▶ [THE PROBLEM]: What is needed is each line of the data below that holds the string "gray".

RECORDS Block Start

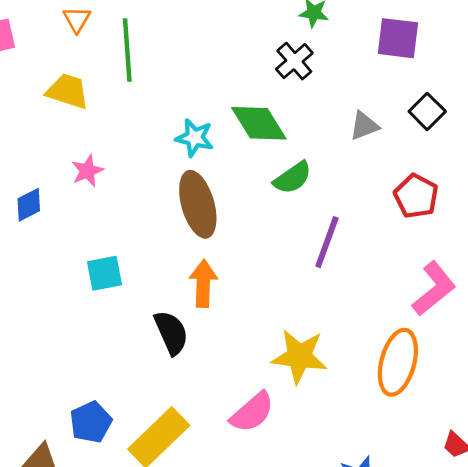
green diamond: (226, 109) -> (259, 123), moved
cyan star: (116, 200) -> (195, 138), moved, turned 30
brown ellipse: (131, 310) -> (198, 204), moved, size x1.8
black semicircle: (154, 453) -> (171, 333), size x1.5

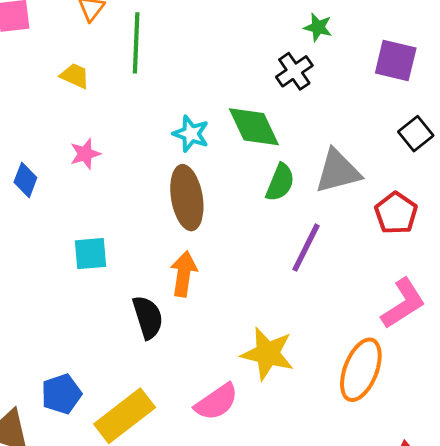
yellow trapezoid: (68, 91) -> (75, 76), size x0.7
gray triangle: (364, 126) -> (338, 171), moved, size x1.6
green semicircle: (293, 178) -> (280, 182), turned -39
blue diamond: (29, 205) -> (25, 180), turned -48

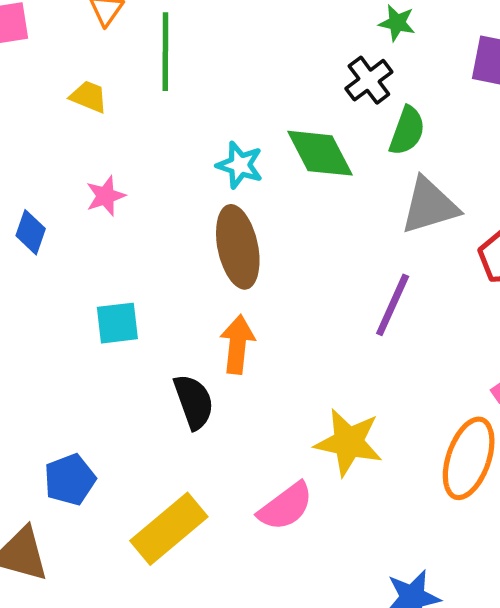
green semicircle: (280, 182) -> (407, 131), moved
blue pentagon: (61, 394) -> (70, 480), moved

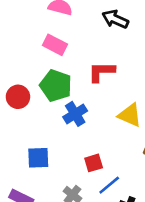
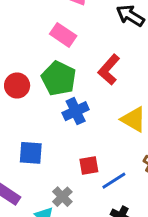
red L-shape: (101, 72) -> (109, 70), turned -56
blue line: (109, 185) -> (114, 181), moved

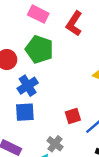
red L-shape: (109, 70) -> (74, 24), moved
blue cross: (76, 111) -> (28, 86), moved

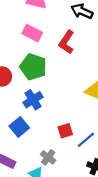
blue cross: (28, 86) -> (33, 100), moved
blue square: (25, 112) -> (19, 127), turned -36

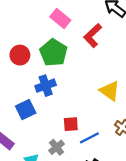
gray cross: (48, 157) -> (57, 147), moved

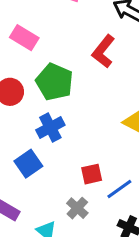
pink rectangle: (60, 19) -> (24, 38), moved

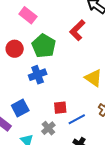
blue square: (28, 164) -> (20, 108), moved

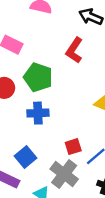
blue cross: (38, 75) -> (38, 113), turned 30
gray cross: (48, 128) -> (64, 174), size x1.6

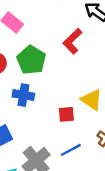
red square: (73, 147) -> (66, 114), moved

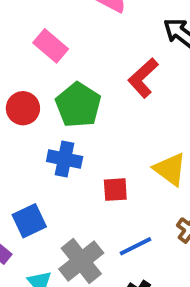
red square: (66, 114) -> (115, 190), moved

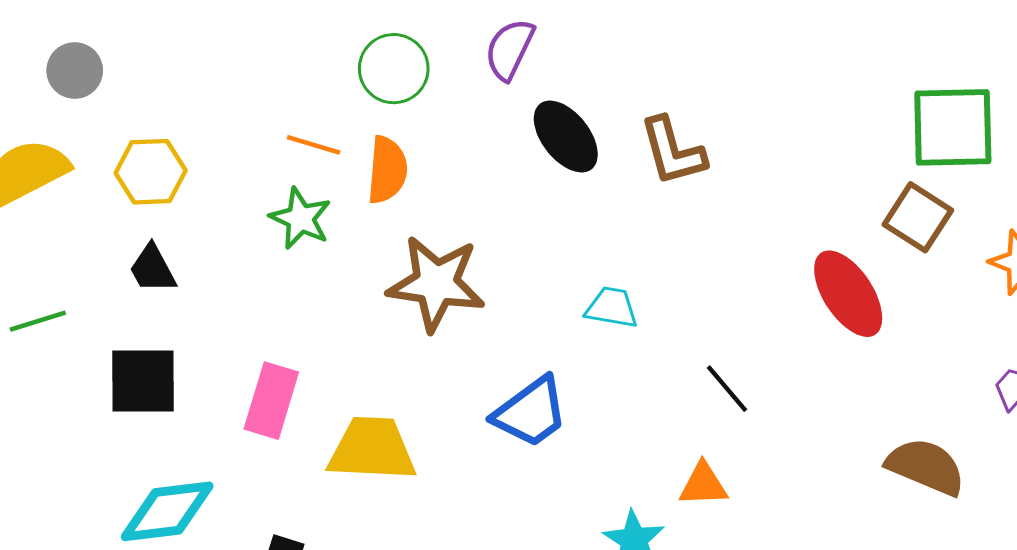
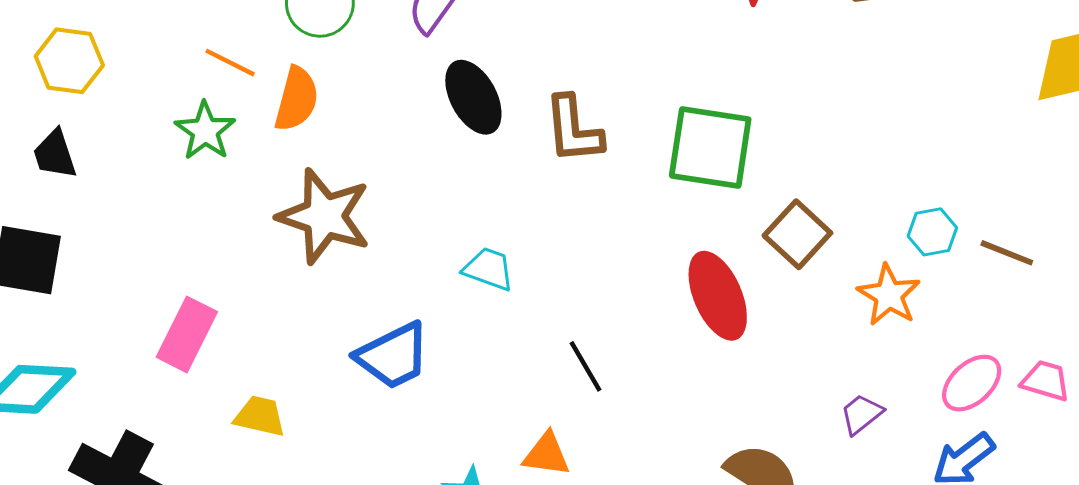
green square: (953, 127) -> (710, 148), moved
pink rectangle: (271, 401) -> (187, 334), moved
yellow trapezoid: (372, 449) -> (260, 416), moved, size x0.6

RECORDS Block End

▶ [TASK ANSWER]:
gray triangle: (364, 126) -> (338, 171), moved, size x1.6
gray cross: (48, 157) -> (57, 147), moved
gray cross: (48, 128) -> (64, 174), size x1.6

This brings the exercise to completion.